■ Instructions to follow
Below are records; write all of them out exactly.

◆ ◆ ◆ ◆ ◆ ◆ ◆

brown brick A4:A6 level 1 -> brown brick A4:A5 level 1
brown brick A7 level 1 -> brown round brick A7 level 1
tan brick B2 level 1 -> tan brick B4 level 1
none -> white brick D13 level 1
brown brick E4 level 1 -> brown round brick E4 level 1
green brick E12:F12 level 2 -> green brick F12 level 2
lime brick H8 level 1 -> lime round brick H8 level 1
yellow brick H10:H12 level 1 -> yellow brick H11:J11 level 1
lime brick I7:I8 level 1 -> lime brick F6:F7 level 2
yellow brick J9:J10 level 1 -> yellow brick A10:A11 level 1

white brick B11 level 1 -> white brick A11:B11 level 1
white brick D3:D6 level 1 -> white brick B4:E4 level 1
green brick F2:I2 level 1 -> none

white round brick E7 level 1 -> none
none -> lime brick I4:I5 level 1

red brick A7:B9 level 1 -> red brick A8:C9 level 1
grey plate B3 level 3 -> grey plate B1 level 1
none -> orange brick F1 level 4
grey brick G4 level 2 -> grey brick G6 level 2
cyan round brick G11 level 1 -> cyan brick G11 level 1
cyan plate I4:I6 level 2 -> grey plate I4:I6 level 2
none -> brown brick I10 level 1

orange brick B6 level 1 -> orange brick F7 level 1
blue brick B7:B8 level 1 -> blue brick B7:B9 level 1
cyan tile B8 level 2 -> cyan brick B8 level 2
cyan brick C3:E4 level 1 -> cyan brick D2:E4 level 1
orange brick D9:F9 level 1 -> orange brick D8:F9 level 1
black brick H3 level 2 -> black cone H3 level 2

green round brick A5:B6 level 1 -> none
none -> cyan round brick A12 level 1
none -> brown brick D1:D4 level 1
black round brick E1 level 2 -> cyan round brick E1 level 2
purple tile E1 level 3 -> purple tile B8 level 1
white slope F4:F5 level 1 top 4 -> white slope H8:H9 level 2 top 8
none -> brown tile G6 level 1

◆ ◆ ◆ ◆ ◆ ◆ ◆

■ Task answer
brown brick A4:A6 level 1 -> brown brick A4:A5 level 1
brown brick A7 level 1 -> brown round brick A7 level 1
tan brick B2 level 1 -> tan brick B4 level 1
none -> white brick D13 level 1
brown brick E4 level 1 -> brown round brick E4 level 1
green brick E12:F12 level 2 -> green brick F12 level 2
lime brick H8 level 1 -> lime round brick H8 level 1
yellow brick H10:H12 level 1 -> yellow brick H11:J11 level 1
lime brick I7:I8 level 1 -> lime brick F6:F7 level 2
yellow brick J9:J10 level 1 -> yellow brick A10:A11 level 1

white brick B11 level 1 -> white brick A11:B11 level 1
white brick D3:D6 level 1 -> white brick B4:E4 level 1
green brick F2:I2 level 1 -> none

white round brick E7 level 1 -> none
none -> lime brick I4:I5 level 1

red brick A7:B9 level 1 -> red brick A8:C9 level 1
grey plate B3 level 3 -> grey plate B1 level 1
none -> orange brick F1 level 4
grey brick G4 level 2 -> grey brick G6 level 2
cyan round brick G11 level 1 -> cyan brick G11 level 1
cyan plate I4:I6 level 2 -> grey plate I4:I6 level 2
none -> brown brick I10 level 1

orange brick B6 level 1 -> orange brick F7 level 1
blue brick B7:B8 level 1 -> blue brick B7:B9 level 1
cyan tile B8 level 2 -> cyan brick B8 level 2
cyan brick C3:E4 level 1 -> cyan brick D2:E4 level 1
orange brick D9:F9 level 1 -> orange brick D8:F9 level 1
black brick H3 level 2 -> black cone H3 level 2

green round brick A5:B6 level 1 -> none
none -> cyan round brick A12 level 1
none -> brown brick D1:D4 level 1
black round brick E1 level 2 -> cyan round brick E1 level 2
purple tile E1 level 3 -> purple tile B8 level 1
white slope F4:F5 level 1 top 4 -> white slope H8:H9 level 2 top 8
none -> brown tile G6 level 1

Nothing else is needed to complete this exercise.